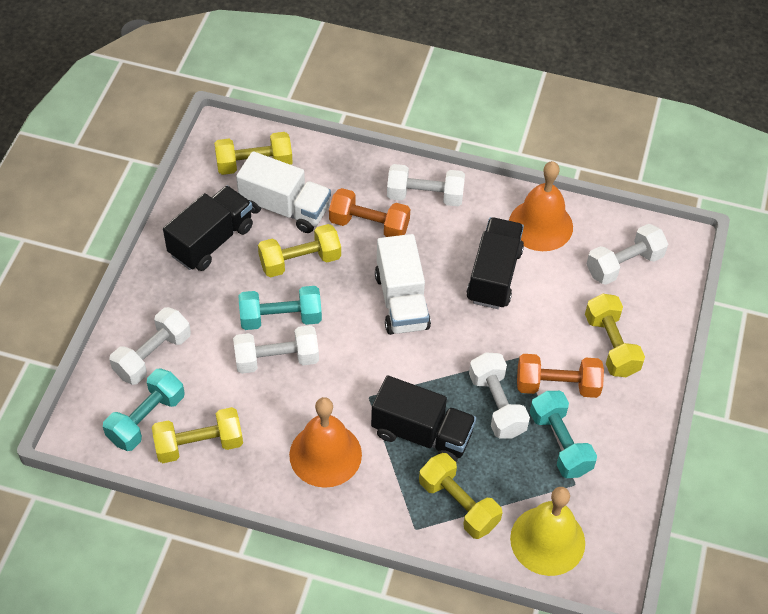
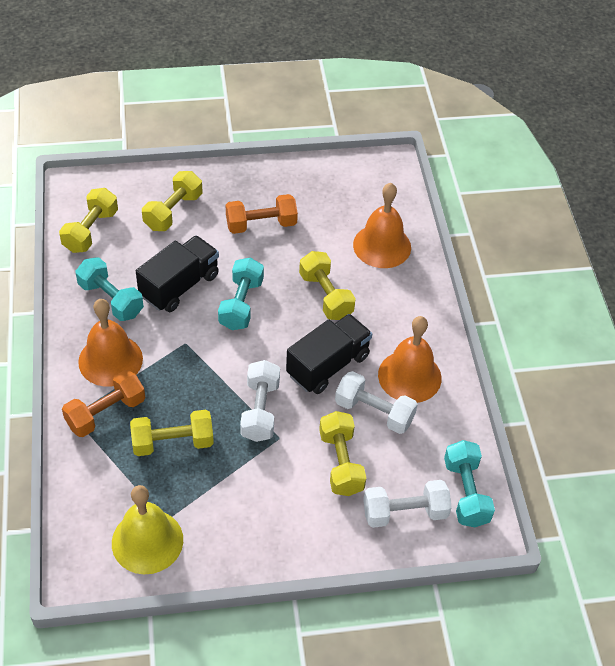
black truck: 3 -> 2
orange bell: 2 -> 3
white dumbbell: 5 -> 3
white truck: 2 -> 0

» **What is required**: Please output the entire listing above verbatim and omit its images.

» **Answer box**:
black truck: 3 -> 2
orange bell: 2 -> 3
white dumbbell: 5 -> 3
white truck: 2 -> 0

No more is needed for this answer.